Task: Entries follow. Set all of them down as they stand.

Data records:
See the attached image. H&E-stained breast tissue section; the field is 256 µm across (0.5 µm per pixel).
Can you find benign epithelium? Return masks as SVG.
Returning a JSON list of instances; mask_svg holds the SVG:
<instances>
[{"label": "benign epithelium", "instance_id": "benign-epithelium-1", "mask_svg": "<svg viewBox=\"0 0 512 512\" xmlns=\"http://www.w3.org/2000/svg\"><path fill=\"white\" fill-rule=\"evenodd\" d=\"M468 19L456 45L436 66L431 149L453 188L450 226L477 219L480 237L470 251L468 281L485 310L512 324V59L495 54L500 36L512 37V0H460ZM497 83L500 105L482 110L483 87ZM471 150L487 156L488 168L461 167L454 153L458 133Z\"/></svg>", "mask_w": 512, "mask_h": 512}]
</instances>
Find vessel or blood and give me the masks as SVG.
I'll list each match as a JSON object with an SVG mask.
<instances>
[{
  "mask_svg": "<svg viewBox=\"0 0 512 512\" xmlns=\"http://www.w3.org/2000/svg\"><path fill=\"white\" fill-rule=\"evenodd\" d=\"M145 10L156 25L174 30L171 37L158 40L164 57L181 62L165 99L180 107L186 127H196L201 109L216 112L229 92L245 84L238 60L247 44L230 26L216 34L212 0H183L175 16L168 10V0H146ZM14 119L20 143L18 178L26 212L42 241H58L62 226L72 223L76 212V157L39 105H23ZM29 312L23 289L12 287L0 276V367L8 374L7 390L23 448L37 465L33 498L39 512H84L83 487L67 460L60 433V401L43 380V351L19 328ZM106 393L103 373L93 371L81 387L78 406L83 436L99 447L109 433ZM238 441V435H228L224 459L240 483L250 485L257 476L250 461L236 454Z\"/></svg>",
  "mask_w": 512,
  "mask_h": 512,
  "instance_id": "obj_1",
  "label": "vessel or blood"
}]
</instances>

Task answer:
See the attached image. H&E-stained breast tissue section; the field is 256 µm across (0.5 µm per pixel).
Can you find benign epithelium? Return masks as SVG.
Returning a JSON list of instances; mask_svg holds the SVG:
<instances>
[{"label": "benign epithelium", "instance_id": "benign-epithelium-1", "mask_svg": "<svg viewBox=\"0 0 512 512\" xmlns=\"http://www.w3.org/2000/svg\"><path fill=\"white\" fill-rule=\"evenodd\" d=\"M468 19L456 45L436 66L431 149L453 188L450 226L477 219L480 237L470 251L468 281L485 310L512 324V59L495 54L500 36L512 37V0H460ZM497 83L500 105L482 110L483 87ZM471 150L487 156L488 168L461 167L454 153L458 133Z\"/></svg>", "mask_w": 512, "mask_h": 512}]
</instances>
Find vessel or blood and give me the masks as SVG.
I'll list each match as a JSON object with an SVG mask.
<instances>
[{
  "mask_svg": "<svg viewBox=\"0 0 512 512\" xmlns=\"http://www.w3.org/2000/svg\"><path fill=\"white\" fill-rule=\"evenodd\" d=\"M145 10L156 25L174 30L171 37L158 40L164 57L181 62L165 99L180 107L186 127H196L201 109L216 112L229 92L245 84L238 60L247 44L230 26L216 34L212 0H183L175 16L168 10V0H146ZM14 119L20 143L18 178L26 212L42 241H58L62 226L72 223L76 212V157L39 105H23ZM29 312L23 289L12 287L0 276V367L8 374L7 390L23 448L37 465L33 498L39 512H84L83 487L67 460L60 433V401L43 380V351L19 328ZM106 393L103 373L93 371L81 387L78 406L83 436L99 447L109 433ZM238 441V435H228L224 459L240 483L250 485L257 476L250 461L236 454Z\"/></svg>",
  "mask_w": 512,
  "mask_h": 512,
  "instance_id": "obj_1",
  "label": "vessel or blood"
}]
</instances>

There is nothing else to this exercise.